Excerpted records Start Marker

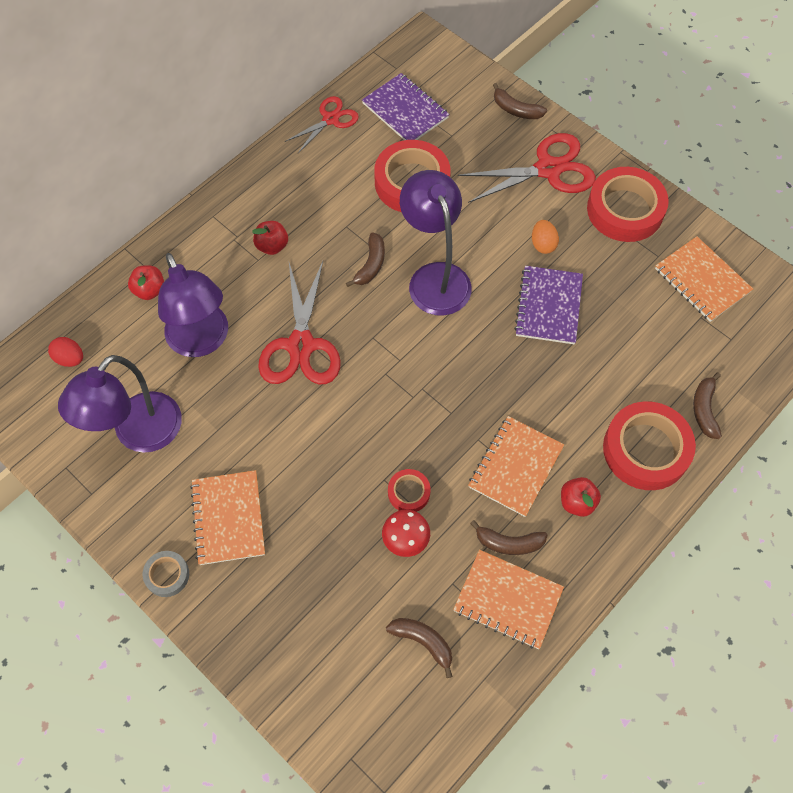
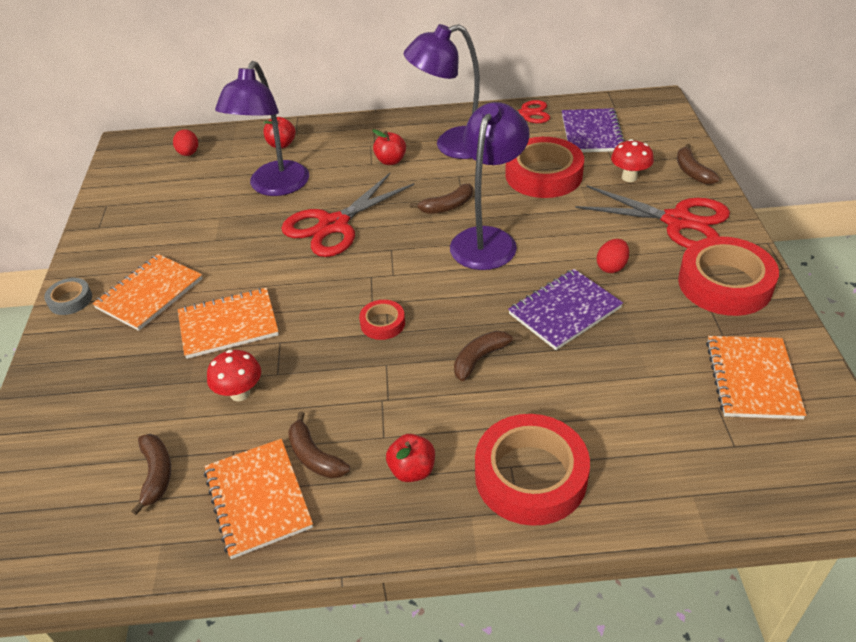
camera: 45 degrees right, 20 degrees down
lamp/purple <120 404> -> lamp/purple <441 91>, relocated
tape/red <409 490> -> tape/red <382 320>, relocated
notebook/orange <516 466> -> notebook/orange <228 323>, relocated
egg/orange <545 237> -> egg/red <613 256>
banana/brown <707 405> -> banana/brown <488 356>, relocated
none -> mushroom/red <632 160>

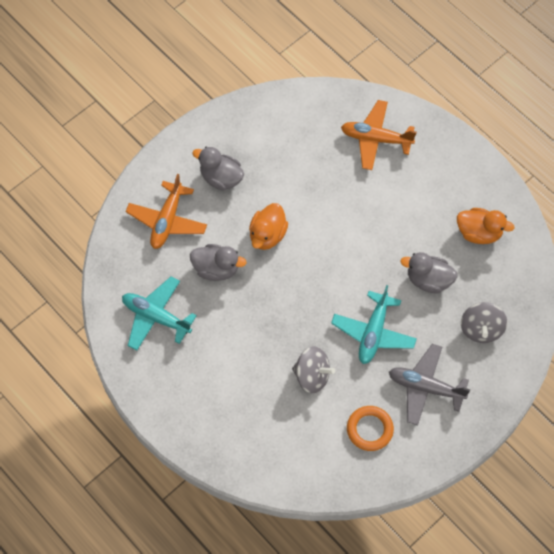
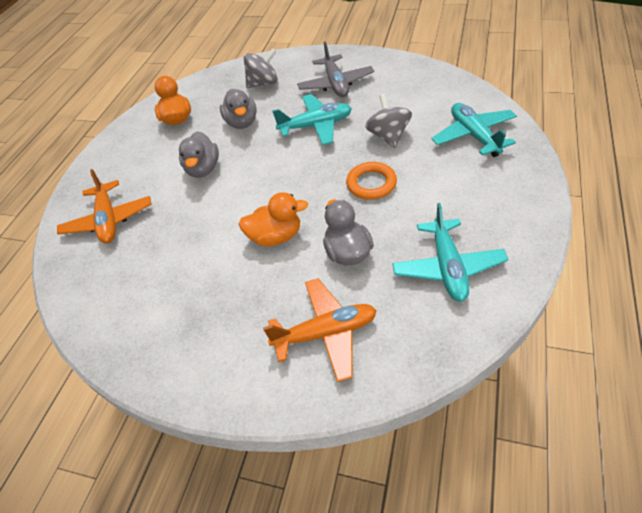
camera: 115 degrees left, 15 degrees down
duck/grey <218 169> -> duck/grey <199 154>, relocated
ring/orange <370 428> -> ring/orange <371 181>, relocated
none -> plane/turquoise <474 130>

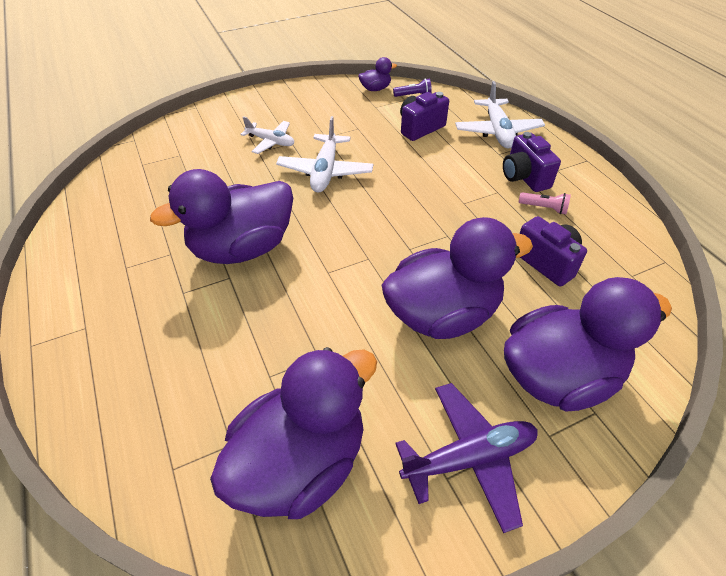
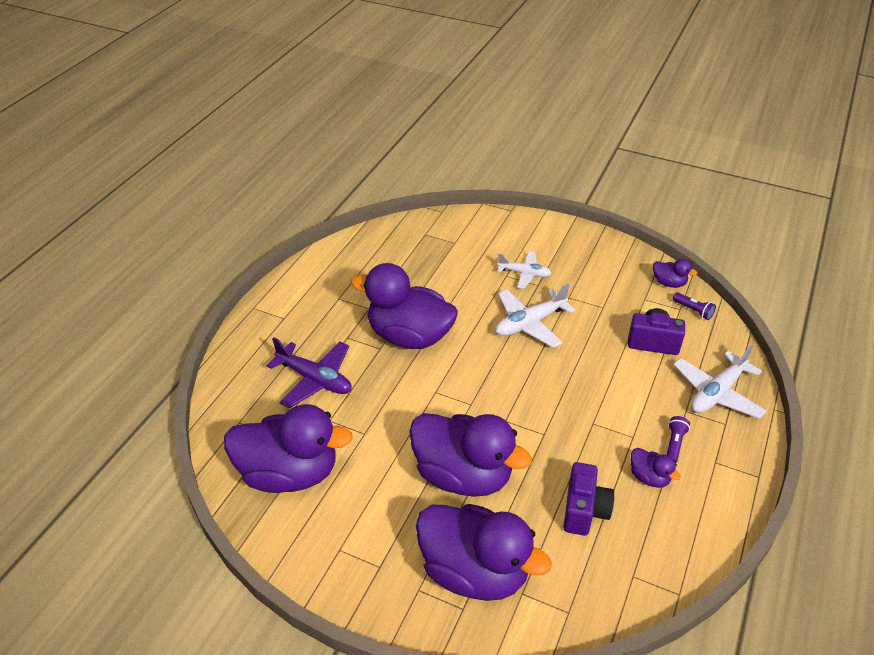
camera: 50 degrees right, 5 degrees down
plane/white <267 135> -> plane/white <524 270>, 60 degrees counterclockwise
plane/purple <466 458> -> plane/purple <309 373>, relocated
camera/purple <532 162> -> flashlight/purple <678 439>
flashlight/pink <545 203> -> duck/purple <656 468>

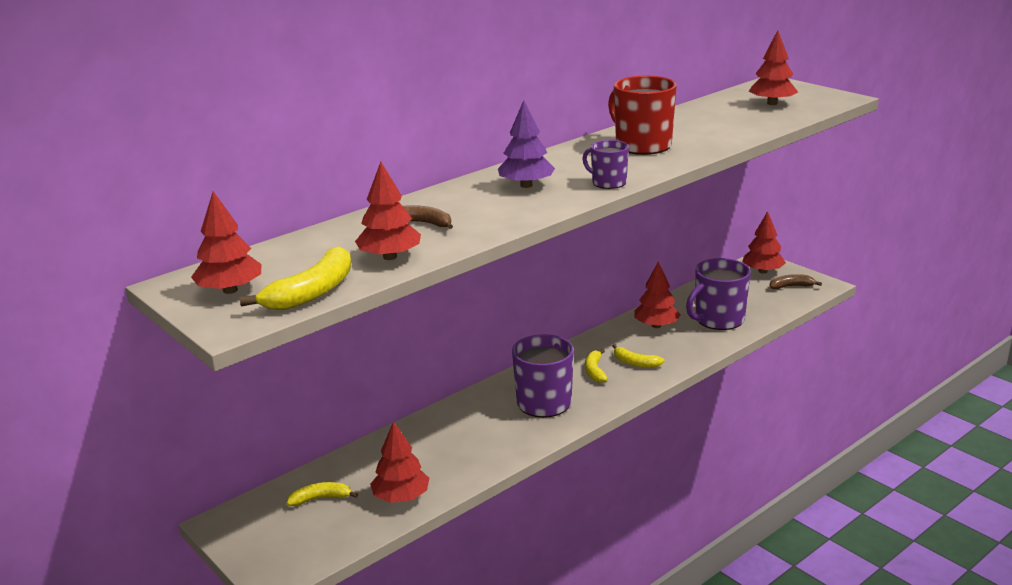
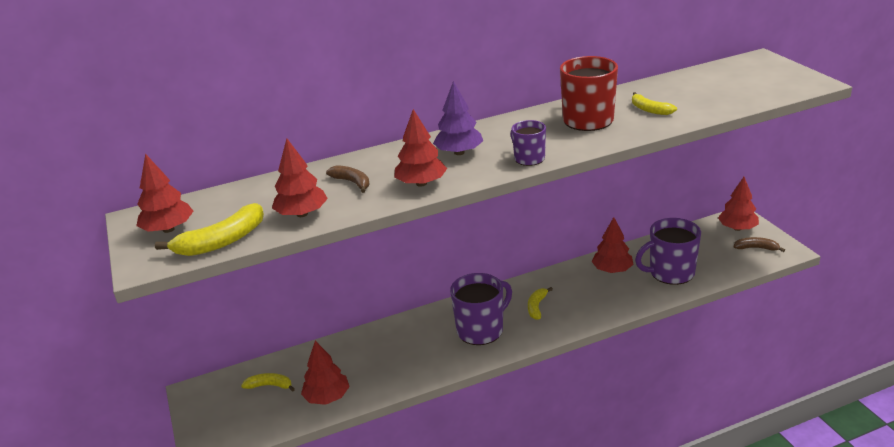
camera: 20 degrees right, 5 degrees up
banana/yellow <639 356> -> banana/yellow <654 103>, relocated
tree/red <773 67> -> tree/red <420 148>, relocated

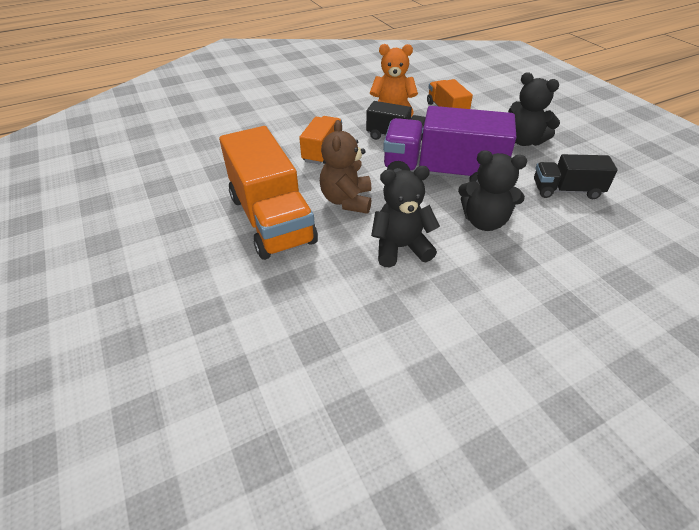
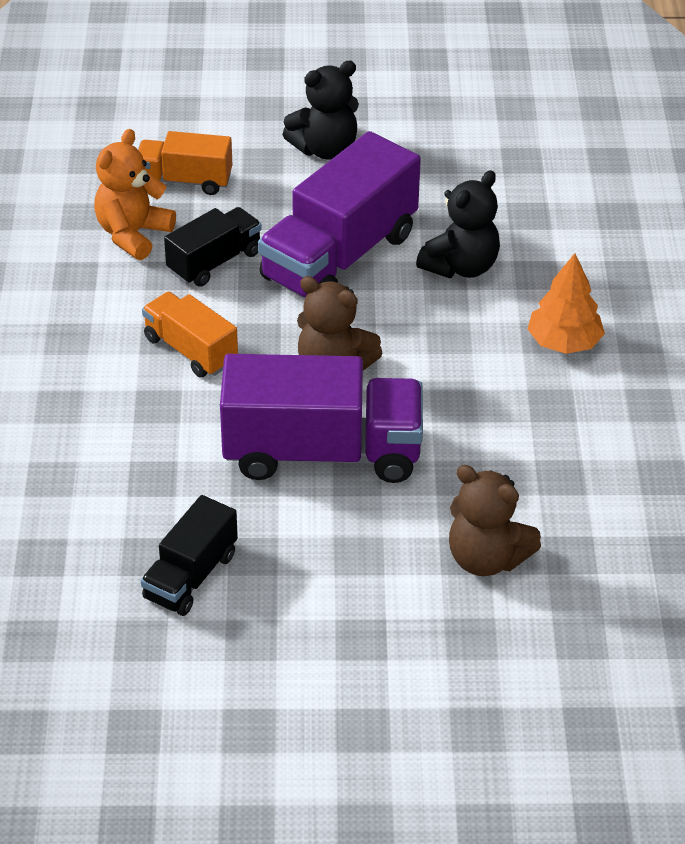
camera: 65 degrees left, 0 degrees up
truck/orange <268 193> -> truck/purple <321 418>
teddy bear/black <405 216> -> none
truck/black <576 176> -> truck/black <189 555>, relocated
none -> teddy bear/brown <495 520>
none -> tree/orange <566 303>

Excerpted records End Marker

--- Task objective ---
The records are to be duplicated in full and exactly, with images left out.

--- Task output ---
camera: 45 degrees right, 20 degrees down
lamp/purple <120 404> -> lamp/purple <441 91>, relocated
tape/red <409 490> -> tape/red <382 320>, relocated
notebook/orange <516 466> -> notebook/orange <228 323>, relocated
egg/orange <545 237> -> egg/red <613 256>
banana/brown <707 405> -> banana/brown <488 356>, relocated
none -> mushroom/red <632 160>

camera: 115 degrees left, 15 degrees down
duck/grey <218 169> -> duck/grey <199 154>, relocated
ring/orange <370 428> -> ring/orange <371 181>, relocated
none -> plane/turquoise <474 130>

camera: 50 degrees right, 5 degrees down
plane/white <267 135> -> plane/white <524 270>, 60 degrees counterclockwise
plane/purple <466 458> -> plane/purple <309 373>, relocated
camera/purple <532 162> -> flashlight/purple <678 439>
flashlight/pink <545 203> -> duck/purple <656 468>

camera: 20 degrees right, 5 degrees up
banana/yellow <639 356> -> banana/yellow <654 103>, relocated
tree/red <773 67> -> tree/red <420 148>, relocated

camera: 65 degrees left, 0 degrees up
truck/orange <268 193> -> truck/purple <321 418>
teddy bear/black <405 216> -> none
truck/black <576 176> -> truck/black <189 555>, relocated
none -> teddy bear/brown <495 520>
none -> tree/orange <566 303>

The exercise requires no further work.